» AIM OF THE EXERCISE
Beneath this instruction is a listing. Transcribe from it only the stretch from the line with "IC2 pin in-: VS -> STG" through the line with "R205: 15k (3V3, BTN2) -> 4.7k (3V3, BTN2)", both end lines included, exactly as written.

-- DATASET EXCERPTS follows --

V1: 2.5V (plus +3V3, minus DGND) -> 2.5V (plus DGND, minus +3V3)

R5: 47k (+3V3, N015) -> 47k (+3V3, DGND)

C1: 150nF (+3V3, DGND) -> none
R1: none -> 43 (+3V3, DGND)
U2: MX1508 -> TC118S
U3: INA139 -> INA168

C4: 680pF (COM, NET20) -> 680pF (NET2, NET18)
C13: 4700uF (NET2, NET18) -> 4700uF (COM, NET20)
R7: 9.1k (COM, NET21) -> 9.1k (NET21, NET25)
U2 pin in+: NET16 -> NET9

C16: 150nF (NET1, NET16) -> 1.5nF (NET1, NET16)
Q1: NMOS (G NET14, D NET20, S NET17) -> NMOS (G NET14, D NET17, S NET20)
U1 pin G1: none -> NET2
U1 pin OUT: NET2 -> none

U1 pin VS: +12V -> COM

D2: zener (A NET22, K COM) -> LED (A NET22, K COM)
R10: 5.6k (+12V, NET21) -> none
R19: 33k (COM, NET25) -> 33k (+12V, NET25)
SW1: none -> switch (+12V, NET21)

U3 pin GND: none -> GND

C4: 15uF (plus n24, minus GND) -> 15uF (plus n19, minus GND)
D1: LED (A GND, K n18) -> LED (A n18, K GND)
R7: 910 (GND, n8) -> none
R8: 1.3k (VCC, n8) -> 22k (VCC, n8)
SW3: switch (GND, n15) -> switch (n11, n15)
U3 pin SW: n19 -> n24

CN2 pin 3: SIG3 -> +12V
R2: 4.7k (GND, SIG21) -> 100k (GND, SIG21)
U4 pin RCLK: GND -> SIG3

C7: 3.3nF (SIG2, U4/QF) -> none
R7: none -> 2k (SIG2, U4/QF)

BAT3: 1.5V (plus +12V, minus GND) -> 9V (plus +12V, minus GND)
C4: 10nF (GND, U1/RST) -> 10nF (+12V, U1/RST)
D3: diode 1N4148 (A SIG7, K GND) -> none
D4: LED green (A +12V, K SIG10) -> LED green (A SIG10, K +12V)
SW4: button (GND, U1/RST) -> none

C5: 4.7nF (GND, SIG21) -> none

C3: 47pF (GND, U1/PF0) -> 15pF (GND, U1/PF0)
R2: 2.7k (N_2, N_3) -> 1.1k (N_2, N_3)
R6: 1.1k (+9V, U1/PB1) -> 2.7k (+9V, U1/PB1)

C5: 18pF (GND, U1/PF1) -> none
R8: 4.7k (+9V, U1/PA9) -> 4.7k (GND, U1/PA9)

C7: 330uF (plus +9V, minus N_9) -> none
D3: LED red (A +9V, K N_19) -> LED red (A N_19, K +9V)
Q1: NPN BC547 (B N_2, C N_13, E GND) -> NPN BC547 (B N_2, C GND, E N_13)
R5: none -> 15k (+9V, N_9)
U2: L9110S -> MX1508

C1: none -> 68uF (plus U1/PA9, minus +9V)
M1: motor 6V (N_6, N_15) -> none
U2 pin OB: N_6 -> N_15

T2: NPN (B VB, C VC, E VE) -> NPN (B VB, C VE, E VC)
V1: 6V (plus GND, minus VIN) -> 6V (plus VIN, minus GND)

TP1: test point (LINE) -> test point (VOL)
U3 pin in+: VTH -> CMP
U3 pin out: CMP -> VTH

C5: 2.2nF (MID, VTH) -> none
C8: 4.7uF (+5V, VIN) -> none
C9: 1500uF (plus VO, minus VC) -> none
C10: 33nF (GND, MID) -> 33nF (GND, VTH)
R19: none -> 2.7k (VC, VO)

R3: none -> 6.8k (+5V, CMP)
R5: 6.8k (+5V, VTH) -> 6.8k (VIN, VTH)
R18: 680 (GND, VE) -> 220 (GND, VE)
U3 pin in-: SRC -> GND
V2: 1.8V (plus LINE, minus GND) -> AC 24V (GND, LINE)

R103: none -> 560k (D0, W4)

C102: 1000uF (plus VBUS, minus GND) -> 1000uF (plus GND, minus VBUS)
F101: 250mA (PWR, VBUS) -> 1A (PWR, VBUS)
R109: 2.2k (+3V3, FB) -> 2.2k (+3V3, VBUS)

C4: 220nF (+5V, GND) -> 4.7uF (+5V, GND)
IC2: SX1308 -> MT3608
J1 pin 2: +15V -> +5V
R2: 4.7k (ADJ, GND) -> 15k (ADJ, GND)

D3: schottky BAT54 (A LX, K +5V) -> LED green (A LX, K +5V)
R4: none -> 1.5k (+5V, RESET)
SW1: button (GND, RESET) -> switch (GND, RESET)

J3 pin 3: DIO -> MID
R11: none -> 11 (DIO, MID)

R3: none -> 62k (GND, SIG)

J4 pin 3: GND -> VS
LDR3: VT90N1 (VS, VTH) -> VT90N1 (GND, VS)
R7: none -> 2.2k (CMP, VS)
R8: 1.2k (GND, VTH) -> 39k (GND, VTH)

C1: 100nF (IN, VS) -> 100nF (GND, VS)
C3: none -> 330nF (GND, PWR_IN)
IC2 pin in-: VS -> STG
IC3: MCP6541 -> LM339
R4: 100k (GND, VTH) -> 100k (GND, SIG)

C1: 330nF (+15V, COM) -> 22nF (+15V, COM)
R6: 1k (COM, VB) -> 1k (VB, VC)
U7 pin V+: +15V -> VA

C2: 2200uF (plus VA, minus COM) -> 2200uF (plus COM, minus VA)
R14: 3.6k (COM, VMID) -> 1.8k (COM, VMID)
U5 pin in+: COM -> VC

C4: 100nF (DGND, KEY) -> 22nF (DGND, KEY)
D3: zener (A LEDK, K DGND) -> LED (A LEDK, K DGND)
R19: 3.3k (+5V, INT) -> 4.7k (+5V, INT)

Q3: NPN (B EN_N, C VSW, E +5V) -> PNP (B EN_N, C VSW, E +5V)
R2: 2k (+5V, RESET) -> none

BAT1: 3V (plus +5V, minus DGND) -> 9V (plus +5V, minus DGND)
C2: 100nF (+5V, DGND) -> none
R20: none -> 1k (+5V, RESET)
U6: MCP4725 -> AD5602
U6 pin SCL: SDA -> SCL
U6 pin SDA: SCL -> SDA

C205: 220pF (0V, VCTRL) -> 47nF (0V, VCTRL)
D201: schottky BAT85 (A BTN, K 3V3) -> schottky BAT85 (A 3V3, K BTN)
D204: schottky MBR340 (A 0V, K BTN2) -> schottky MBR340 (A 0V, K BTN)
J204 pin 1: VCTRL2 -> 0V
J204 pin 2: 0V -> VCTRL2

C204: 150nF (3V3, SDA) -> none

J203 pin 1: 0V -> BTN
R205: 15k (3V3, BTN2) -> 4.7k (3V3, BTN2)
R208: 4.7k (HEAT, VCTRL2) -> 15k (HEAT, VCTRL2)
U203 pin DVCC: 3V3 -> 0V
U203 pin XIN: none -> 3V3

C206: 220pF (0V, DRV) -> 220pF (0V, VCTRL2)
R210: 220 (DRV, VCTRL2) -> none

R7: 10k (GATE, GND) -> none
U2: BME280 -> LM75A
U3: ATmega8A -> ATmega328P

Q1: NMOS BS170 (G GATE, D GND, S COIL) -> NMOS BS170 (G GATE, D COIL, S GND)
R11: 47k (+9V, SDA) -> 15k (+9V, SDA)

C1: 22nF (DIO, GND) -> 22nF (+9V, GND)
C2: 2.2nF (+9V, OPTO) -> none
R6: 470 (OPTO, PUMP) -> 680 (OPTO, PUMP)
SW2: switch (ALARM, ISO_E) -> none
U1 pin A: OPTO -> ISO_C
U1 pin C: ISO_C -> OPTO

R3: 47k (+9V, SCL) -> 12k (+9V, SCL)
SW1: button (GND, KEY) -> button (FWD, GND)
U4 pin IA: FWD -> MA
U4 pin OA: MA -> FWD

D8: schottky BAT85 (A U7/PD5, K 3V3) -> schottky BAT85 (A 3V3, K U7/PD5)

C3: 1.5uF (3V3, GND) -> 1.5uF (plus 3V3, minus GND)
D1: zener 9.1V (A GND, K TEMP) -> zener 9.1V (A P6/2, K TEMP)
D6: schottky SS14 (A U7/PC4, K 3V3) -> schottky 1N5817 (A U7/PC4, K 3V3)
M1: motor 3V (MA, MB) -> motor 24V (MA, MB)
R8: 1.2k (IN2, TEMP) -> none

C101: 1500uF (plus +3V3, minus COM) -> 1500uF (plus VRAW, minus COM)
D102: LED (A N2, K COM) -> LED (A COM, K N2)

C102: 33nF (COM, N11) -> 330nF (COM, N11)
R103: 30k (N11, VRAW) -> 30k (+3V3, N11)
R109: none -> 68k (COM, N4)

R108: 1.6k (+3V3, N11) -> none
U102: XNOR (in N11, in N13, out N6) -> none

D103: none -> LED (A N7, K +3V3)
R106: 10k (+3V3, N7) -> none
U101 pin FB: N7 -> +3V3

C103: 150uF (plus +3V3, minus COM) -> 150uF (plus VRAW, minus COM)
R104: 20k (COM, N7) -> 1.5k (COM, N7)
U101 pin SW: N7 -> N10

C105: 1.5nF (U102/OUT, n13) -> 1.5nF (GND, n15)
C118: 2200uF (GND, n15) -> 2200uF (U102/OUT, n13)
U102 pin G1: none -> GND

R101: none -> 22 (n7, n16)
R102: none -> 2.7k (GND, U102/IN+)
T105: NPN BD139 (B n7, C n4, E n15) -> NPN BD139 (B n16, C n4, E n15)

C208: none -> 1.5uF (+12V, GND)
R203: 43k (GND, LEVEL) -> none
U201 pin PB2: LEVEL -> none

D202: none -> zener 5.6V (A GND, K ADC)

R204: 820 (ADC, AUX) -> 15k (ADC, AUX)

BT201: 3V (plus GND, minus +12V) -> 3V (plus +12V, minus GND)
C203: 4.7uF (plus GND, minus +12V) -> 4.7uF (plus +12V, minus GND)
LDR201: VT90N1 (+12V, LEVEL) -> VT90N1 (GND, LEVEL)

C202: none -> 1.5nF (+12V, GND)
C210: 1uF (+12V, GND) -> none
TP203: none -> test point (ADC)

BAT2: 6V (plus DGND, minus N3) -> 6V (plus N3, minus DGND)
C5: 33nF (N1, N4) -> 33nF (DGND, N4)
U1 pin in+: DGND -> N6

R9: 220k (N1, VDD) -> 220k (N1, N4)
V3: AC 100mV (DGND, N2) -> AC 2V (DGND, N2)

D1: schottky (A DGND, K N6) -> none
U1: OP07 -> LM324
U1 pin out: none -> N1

-- DATASET EXCERPTS concluded --

» REPLY TO THE TASK
IC2 pin in-: VS -> STG
IC3: MCP6541 -> LM339
R4: 100k (GND, VTH) -> 100k (GND, SIG)

C1: 330nF (+15V, COM) -> 22nF (+15V, COM)
R6: 1k (COM, VB) -> 1k (VB, VC)
U7 pin V+: +15V -> VA

C2: 2200uF (plus VA, minus COM) -> 2200uF (plus COM, minus VA)
R14: 3.6k (COM, VMID) -> 1.8k (COM, VMID)
U5 pin in+: COM -> VC

C4: 100nF (DGND, KEY) -> 22nF (DGND, KEY)
D3: zener (A LEDK, K DGND) -> LED (A LEDK, K DGND)
R19: 3.3k (+5V, INT) -> 4.7k (+5V, INT)

Q3: NPN (B EN_N, C VSW, E +5V) -> PNP (B EN_N, C VSW, E +5V)
R2: 2k (+5V, RESET) -> none

BAT1: 3V (plus +5V, minus DGND) -> 9V (plus +5V, minus DGND)
C2: 100nF (+5V, DGND) -> none
R20: none -> 1k (+5V, RESET)
U6: MCP4725 -> AD5602
U6 pin SCL: SDA -> SCL
U6 pin SDA: SCL -> SDA

C205: 220pF (0V, VCTRL) -> 47nF (0V, VCTRL)
D201: schottky BAT85 (A BTN, K 3V3) -> schottky BAT85 (A 3V3, K BTN)
D204: schottky MBR340 (A 0V, K BTN2) -> schottky MBR340 (A 0V, K BTN)
J204 pin 1: VCTRL2 -> 0V
J204 pin 2: 0V -> VCTRL2

C204: 150nF (3V3, SDA) -> none

J203 pin 1: 0V -> BTN
R205: 15k (3V3, BTN2) -> 4.7k (3V3, BTN2)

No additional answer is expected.